• _EXERCISE GOAL_: For each line below that includes the string "DIGITS", show the whole line.

======== MATERIAL TO PROCESS ========

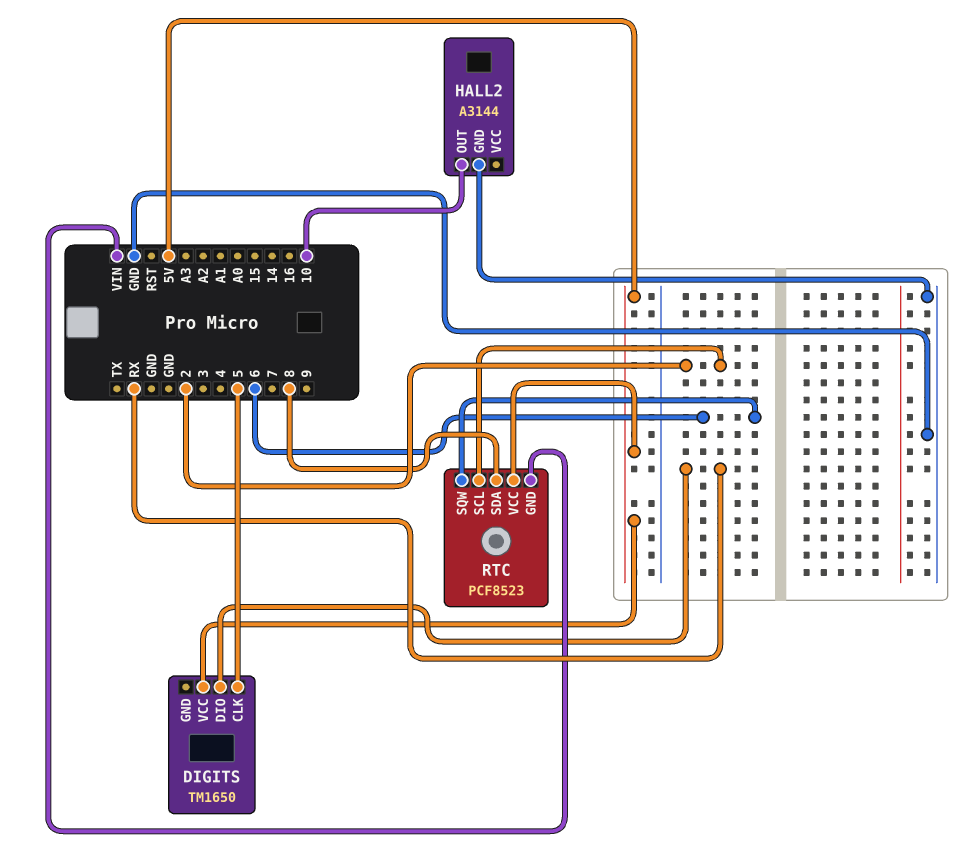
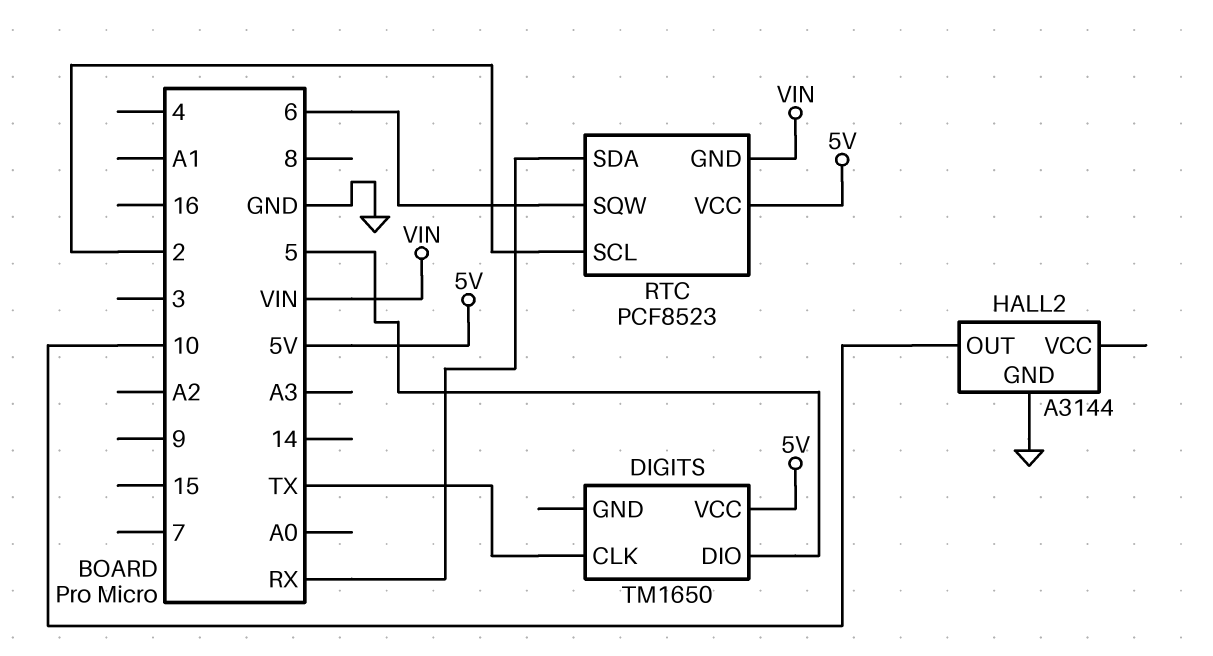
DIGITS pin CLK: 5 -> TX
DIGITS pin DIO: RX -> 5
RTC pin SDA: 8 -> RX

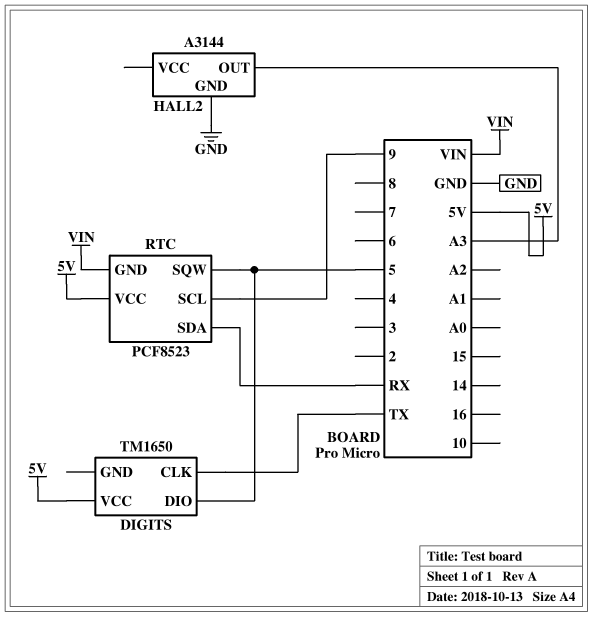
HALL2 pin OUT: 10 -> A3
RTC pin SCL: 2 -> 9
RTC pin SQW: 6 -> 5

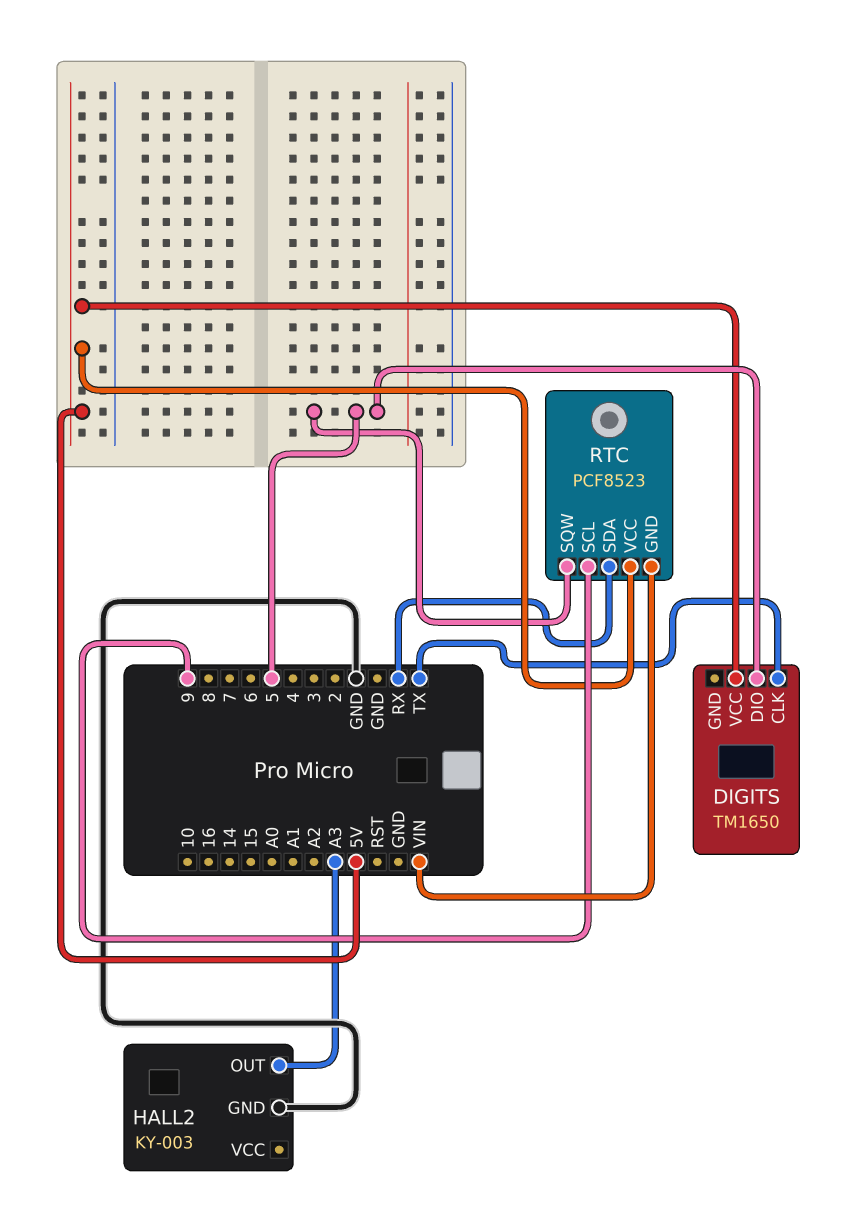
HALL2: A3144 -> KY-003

========
======== MATERIAL TO PROCESS ========

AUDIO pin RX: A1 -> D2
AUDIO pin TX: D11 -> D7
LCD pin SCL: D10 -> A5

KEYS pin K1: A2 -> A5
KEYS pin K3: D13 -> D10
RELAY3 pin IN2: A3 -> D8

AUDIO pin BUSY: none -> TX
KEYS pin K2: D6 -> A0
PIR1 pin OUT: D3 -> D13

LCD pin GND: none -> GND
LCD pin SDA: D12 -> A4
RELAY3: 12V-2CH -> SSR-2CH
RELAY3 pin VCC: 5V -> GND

========
======== MATERIAL TO PROCESS ========

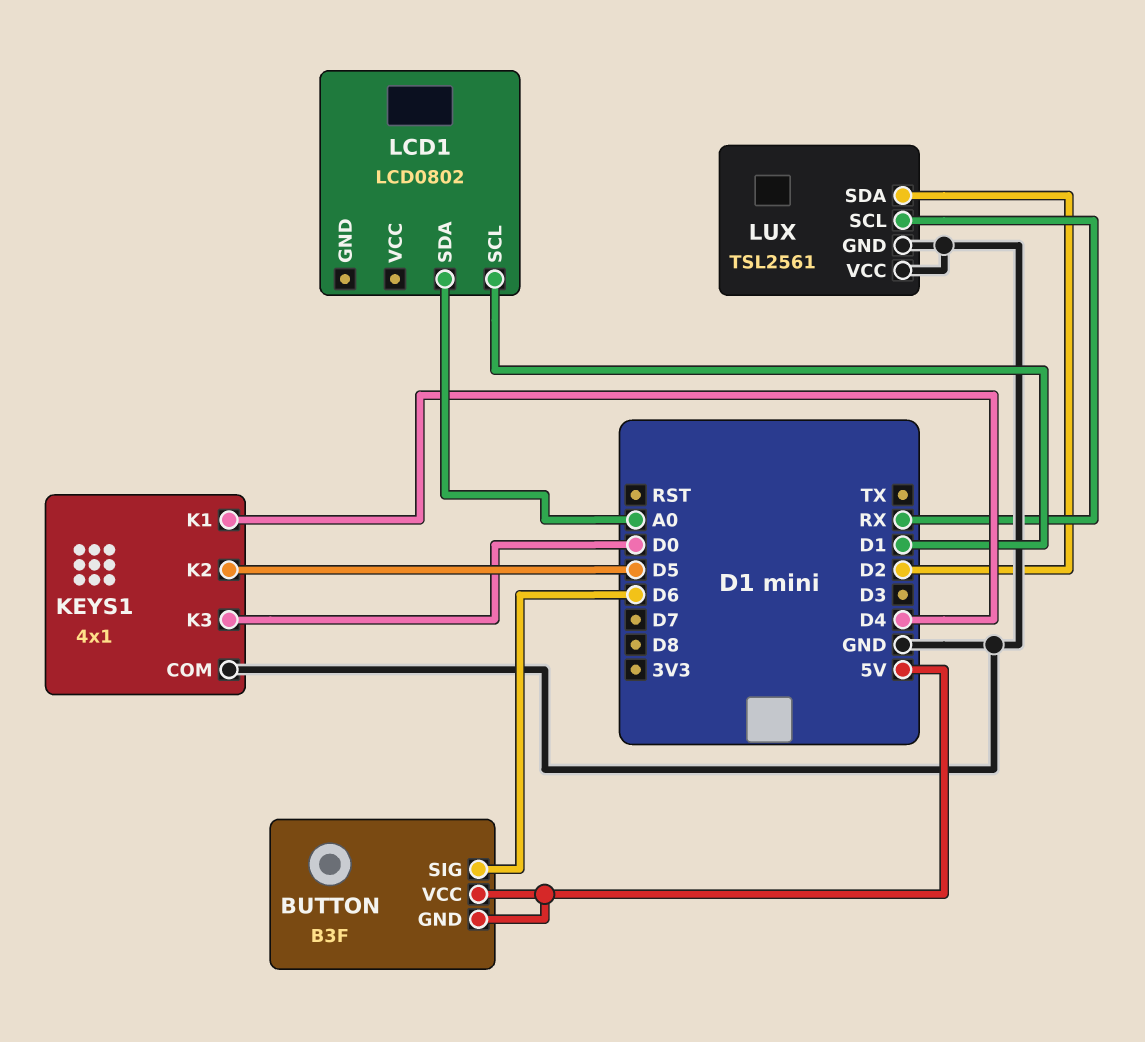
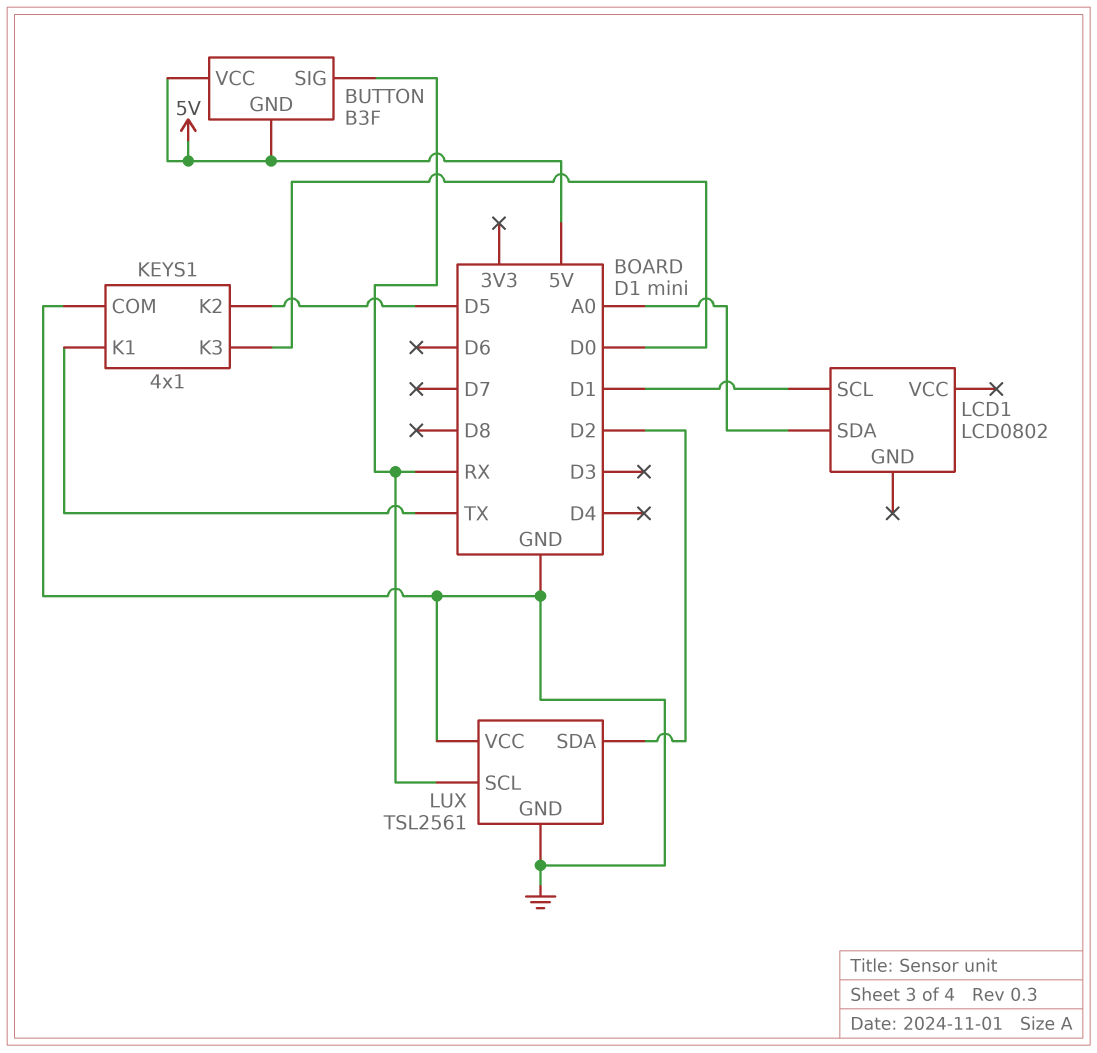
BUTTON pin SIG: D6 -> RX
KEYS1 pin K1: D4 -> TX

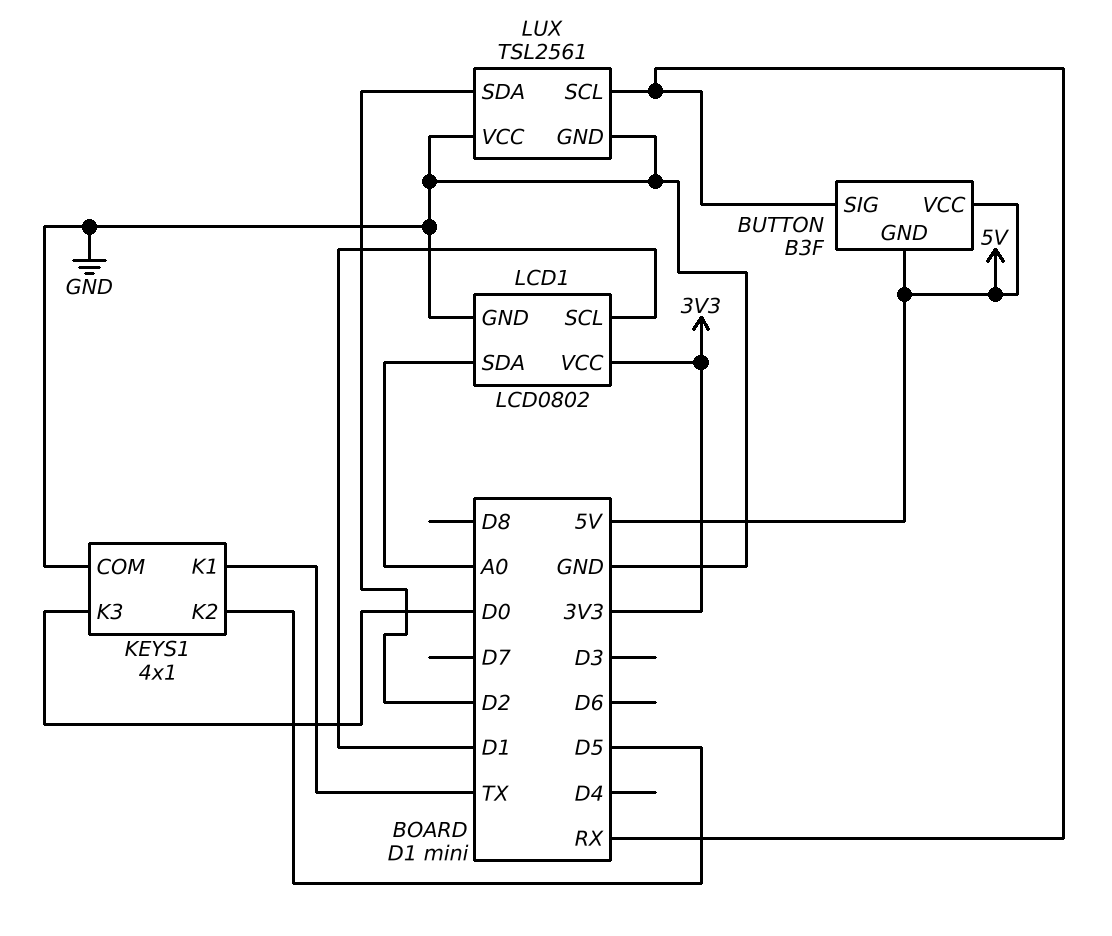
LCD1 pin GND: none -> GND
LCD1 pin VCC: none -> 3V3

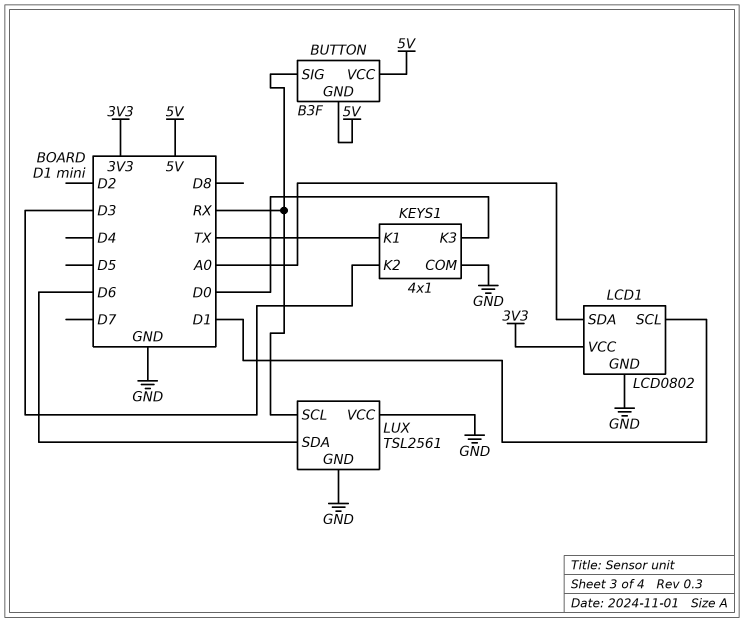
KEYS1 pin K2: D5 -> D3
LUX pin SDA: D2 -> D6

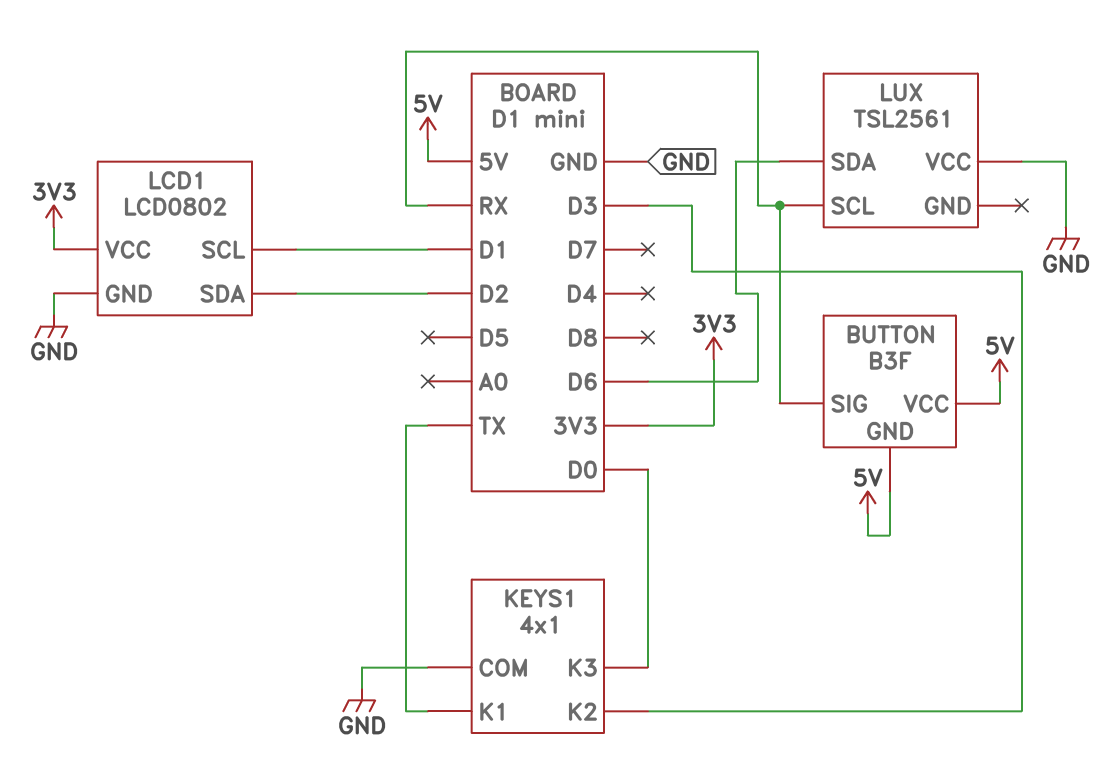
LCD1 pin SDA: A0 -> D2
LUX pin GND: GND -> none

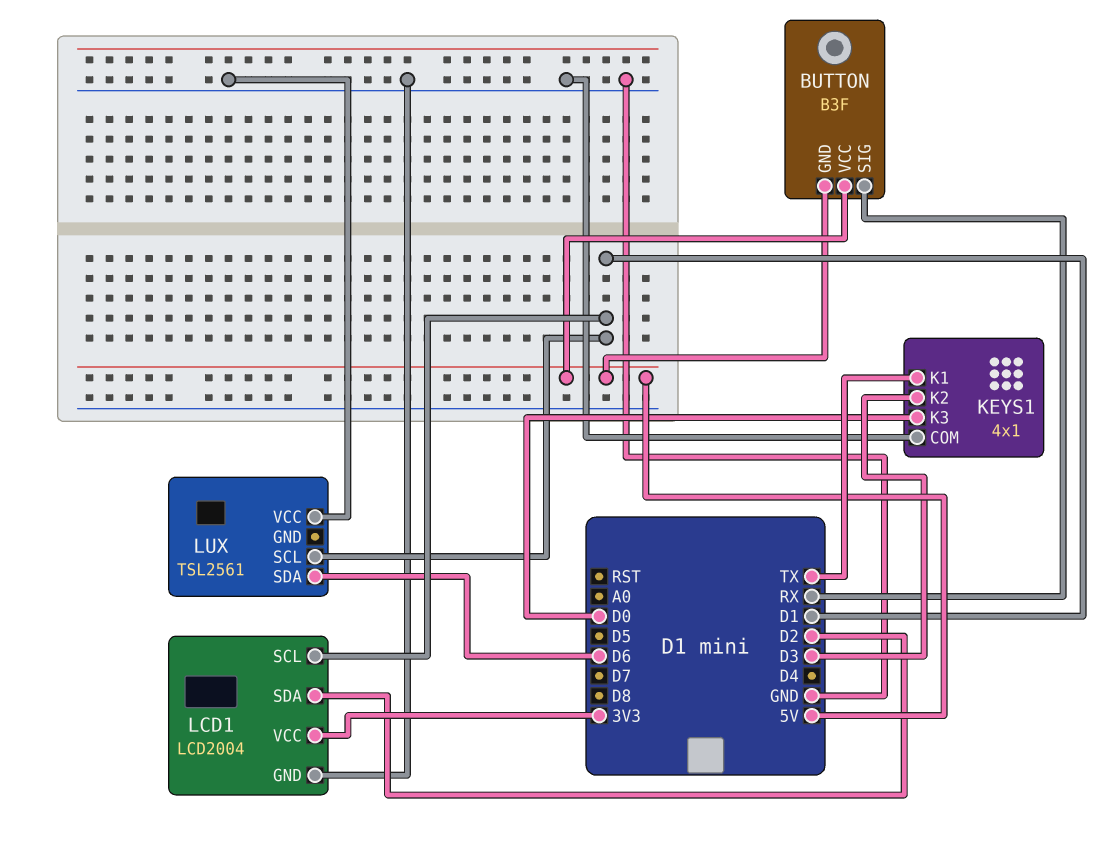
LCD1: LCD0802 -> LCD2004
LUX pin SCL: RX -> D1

========

• _COMPLETED TASK_:
DIGITS pin CLK: 5 -> TX
DIGITS pin DIO: RX -> 5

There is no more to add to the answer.